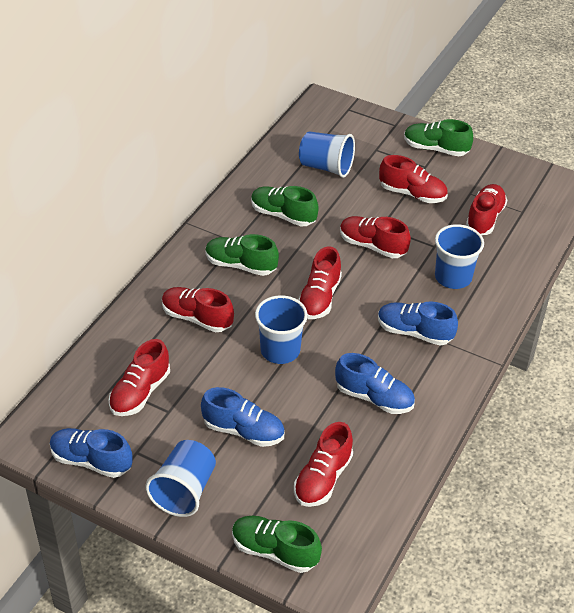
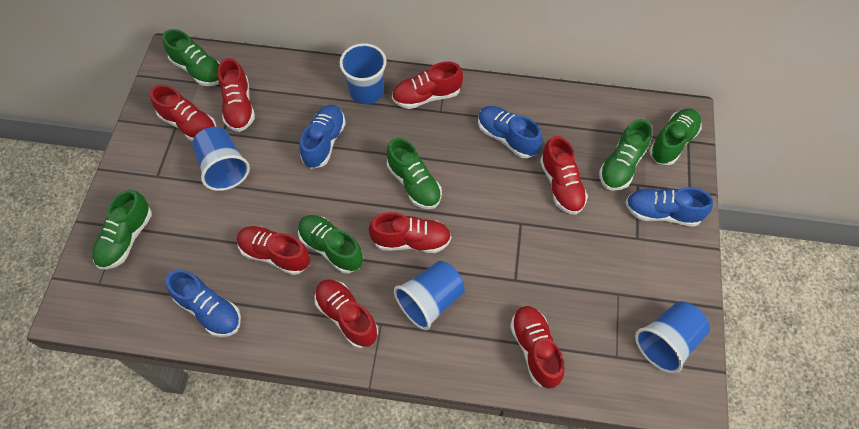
green shoe: 4 -> 6
red shoe: 7 -> 8

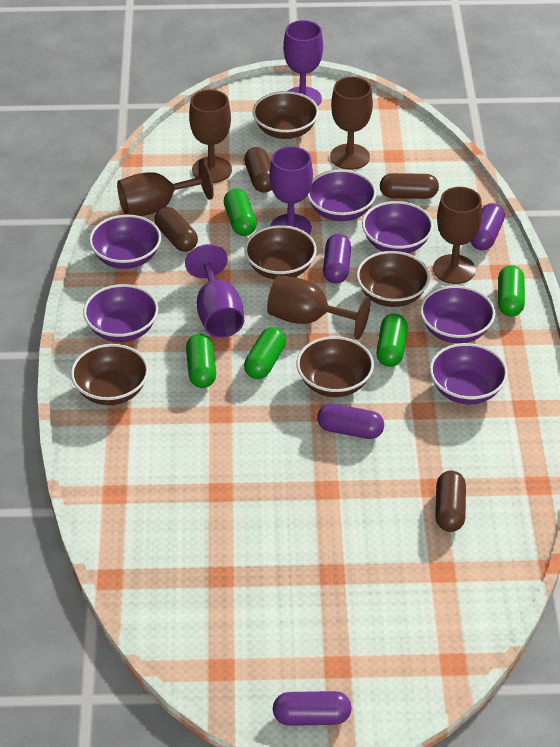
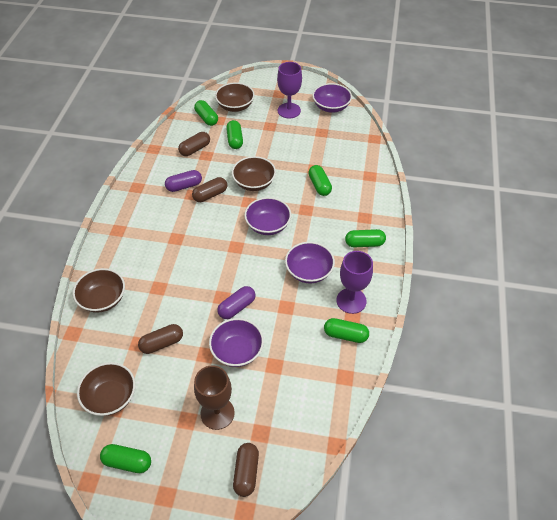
brown bowl: 5 -> 4
brown goblet: 5 -> 1
green capsule: 5 -> 6
purple bowl: 6 -> 4
purple capsule: 4 -> 2
purple goblet: 3 -> 2

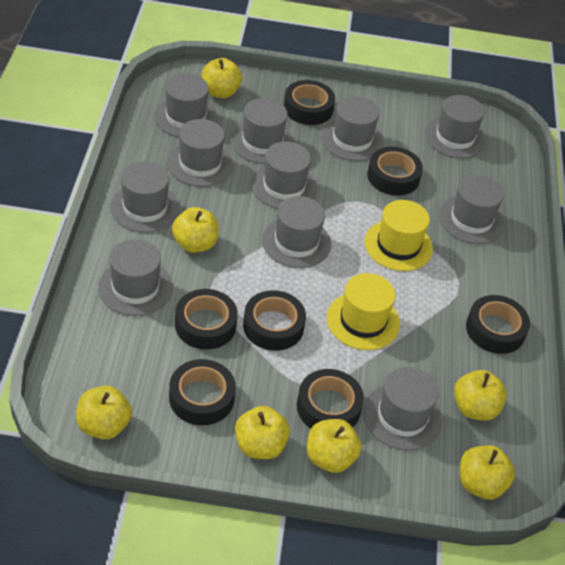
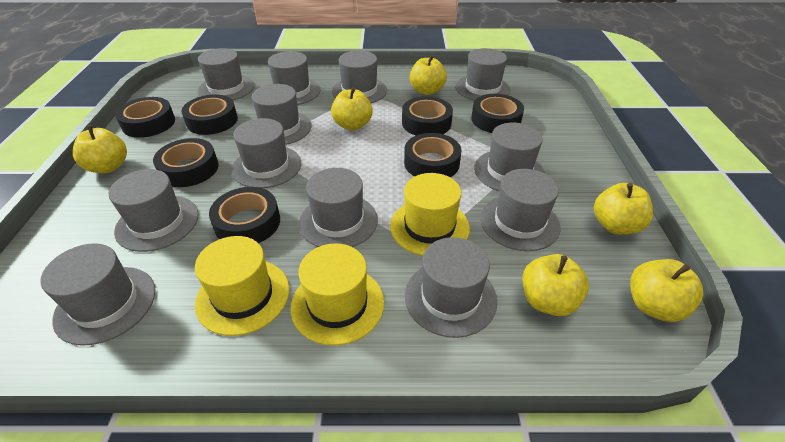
grey hat: 11 -> 12
yellow apple: 7 -> 6
yellow hat: 2 -> 3

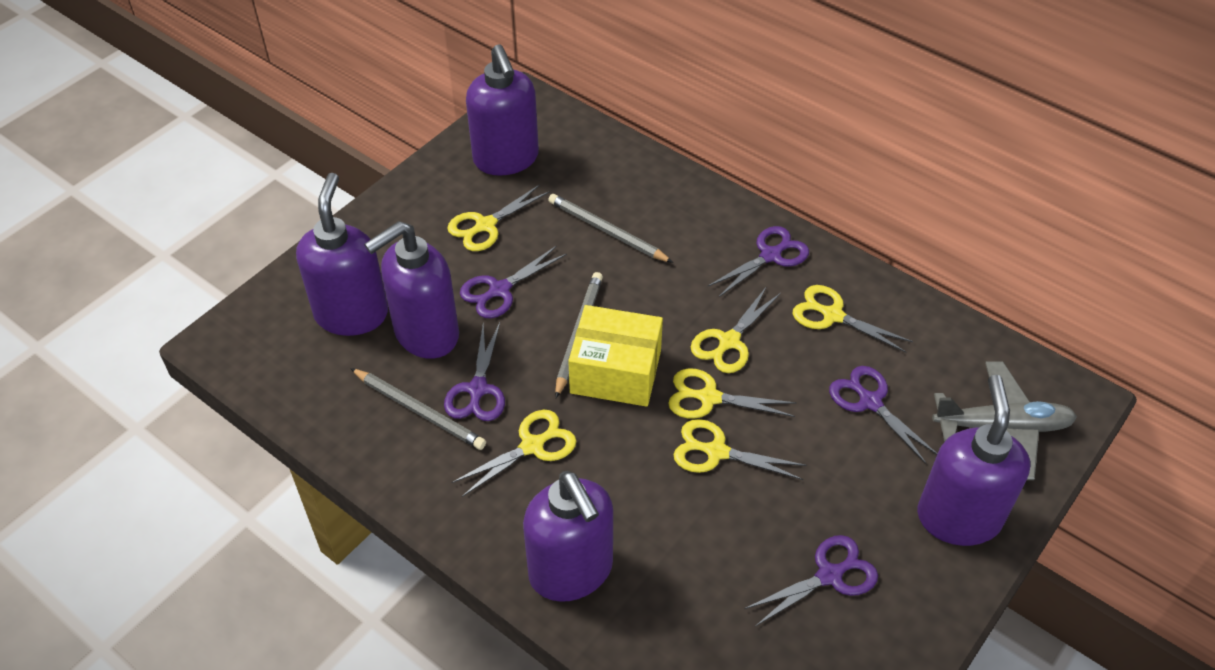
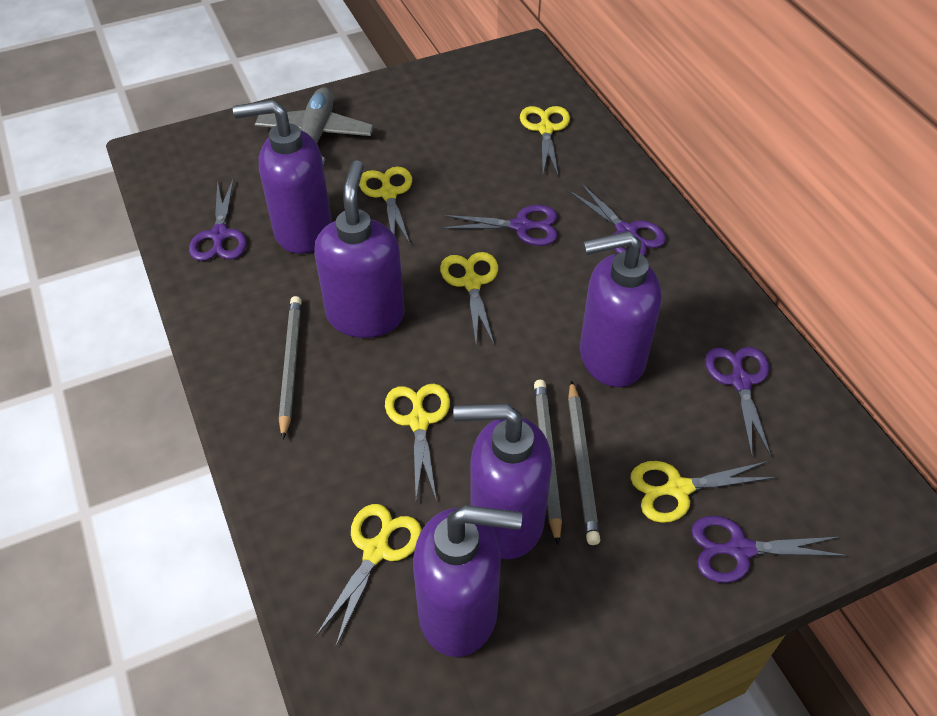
yellow box: 1 -> 0

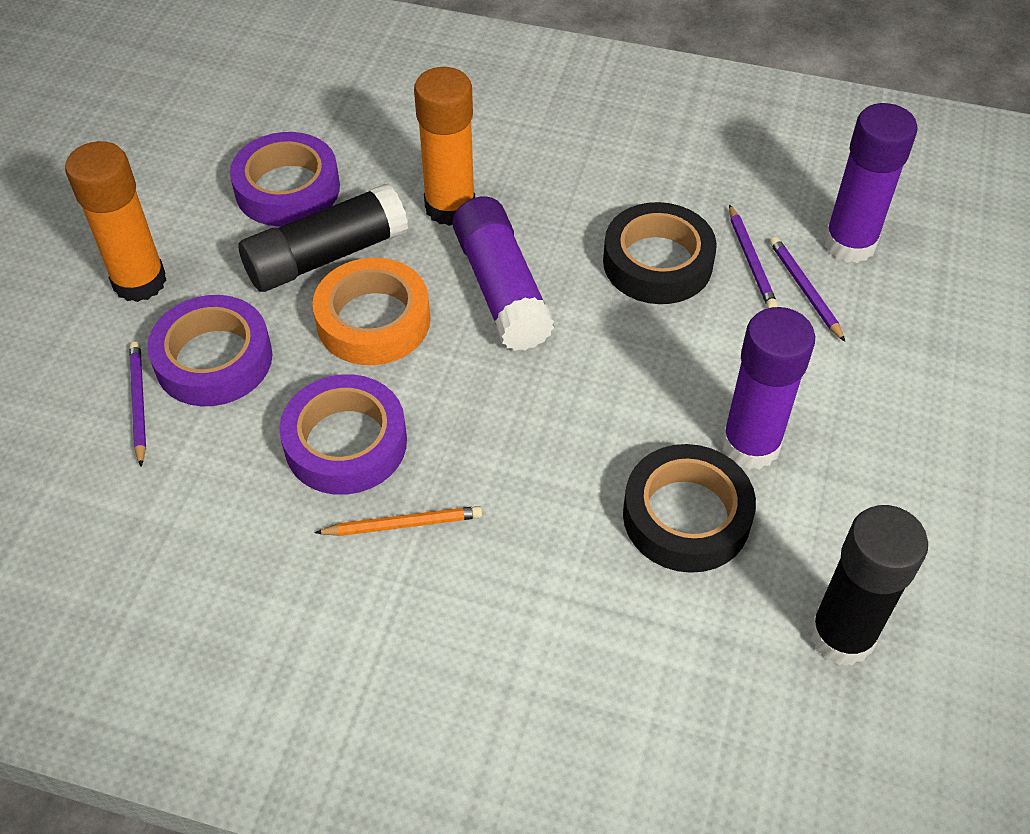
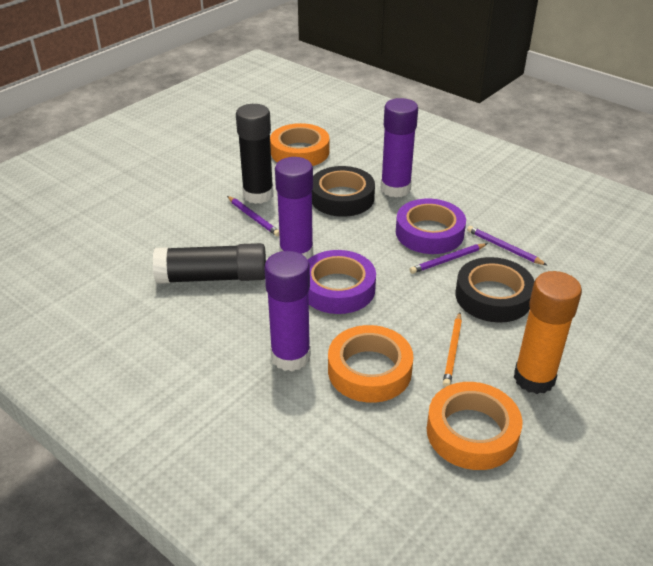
orange glue stick: 2 -> 1
orange tape: 1 -> 3
purple tape: 3 -> 2

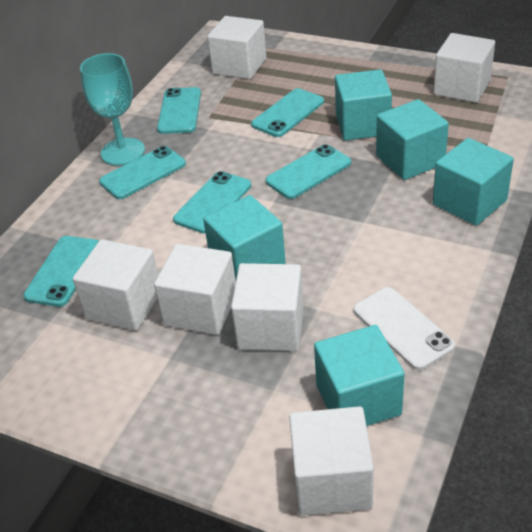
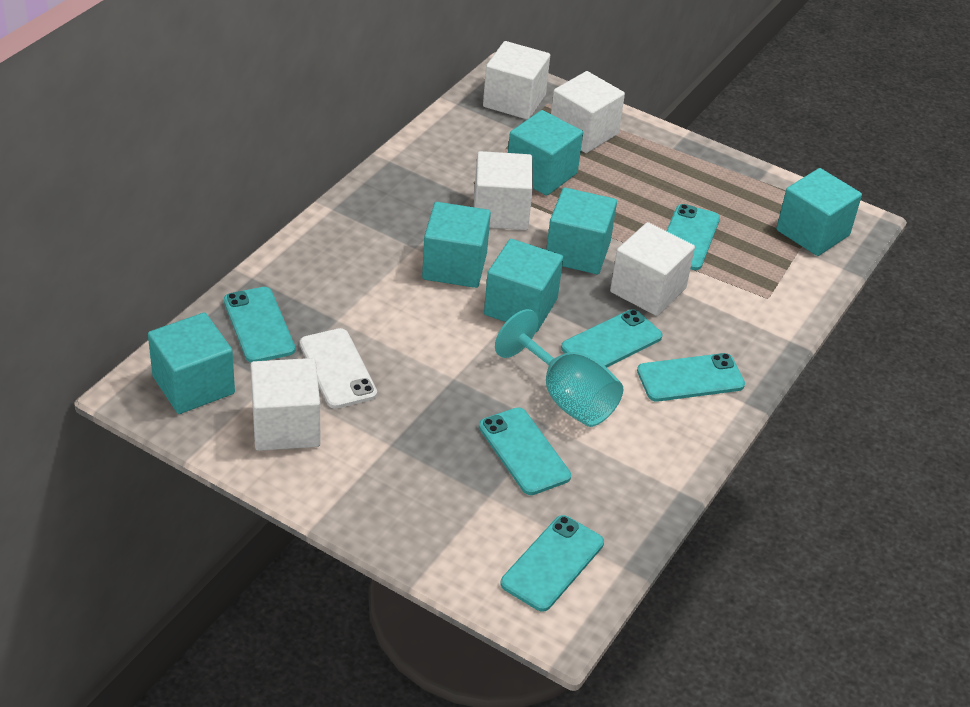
turquoise cube: 5 -> 6
white cube: 6 -> 5

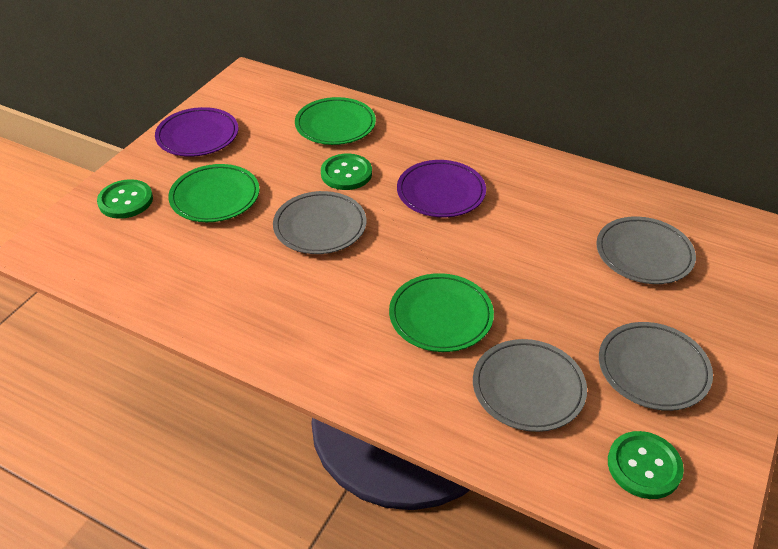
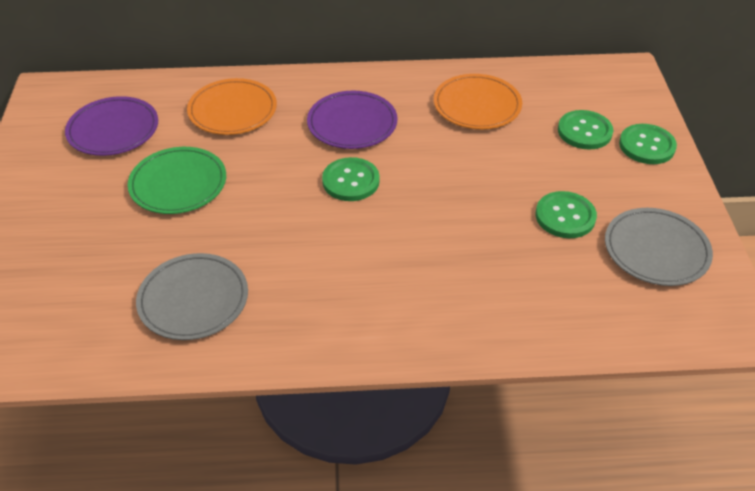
green button: 3 -> 4
green plate: 3 -> 1
grey plate: 4 -> 2
orange plate: 0 -> 2

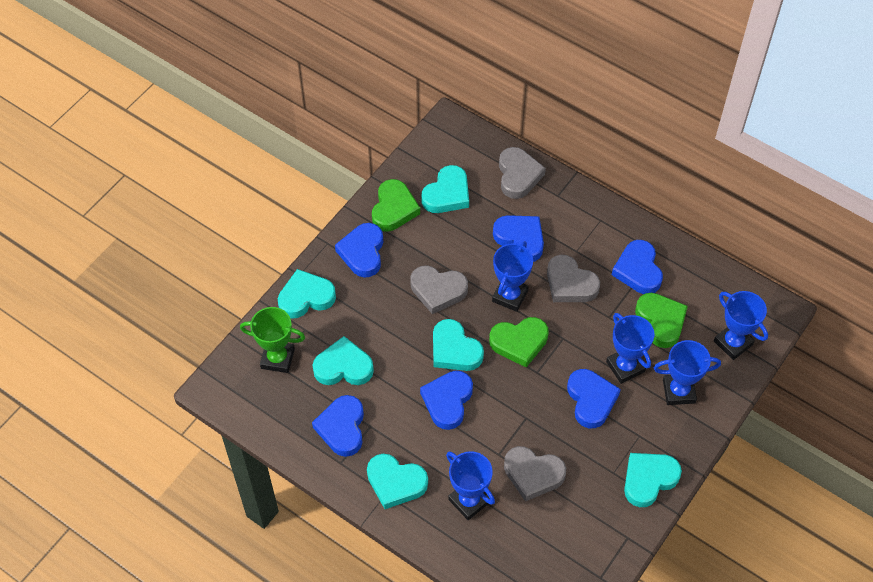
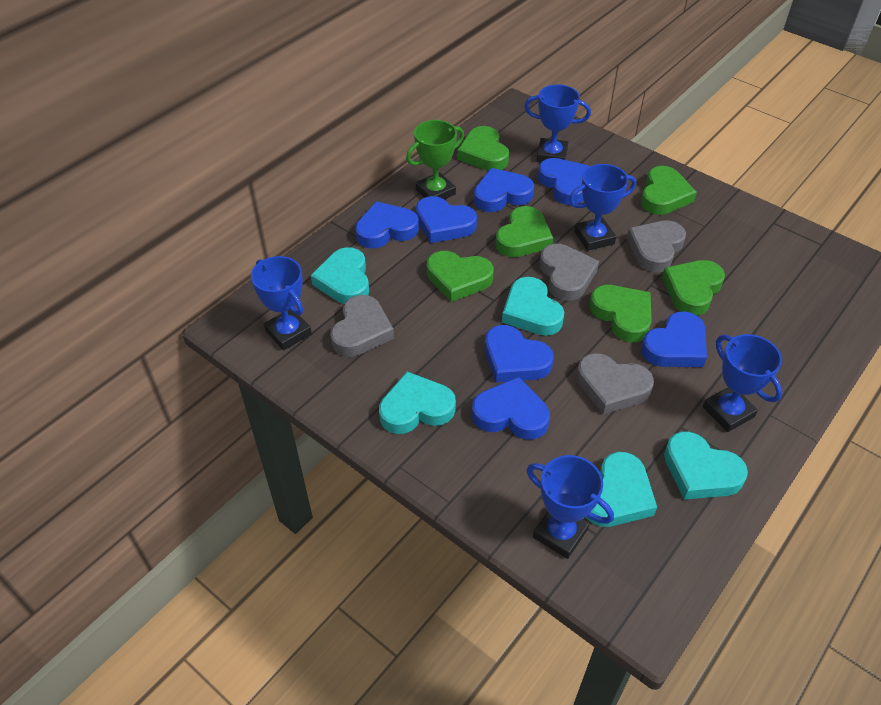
blue heart: 6 -> 7
green heart: 3 -> 6
turquoise heart: 6 -> 5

** What is required **
Exact copies of the lines from the one containing "turquoise cube: 5 -> 6" through the final line of the data are required; pictures are to be omitted.

** Problem solution **
turquoise cube: 5 -> 6
white cube: 6 -> 5

green button: 3 -> 4
green plate: 3 -> 1
grey plate: 4 -> 2
orange plate: 0 -> 2

blue heart: 6 -> 7
green heart: 3 -> 6
turquoise heart: 6 -> 5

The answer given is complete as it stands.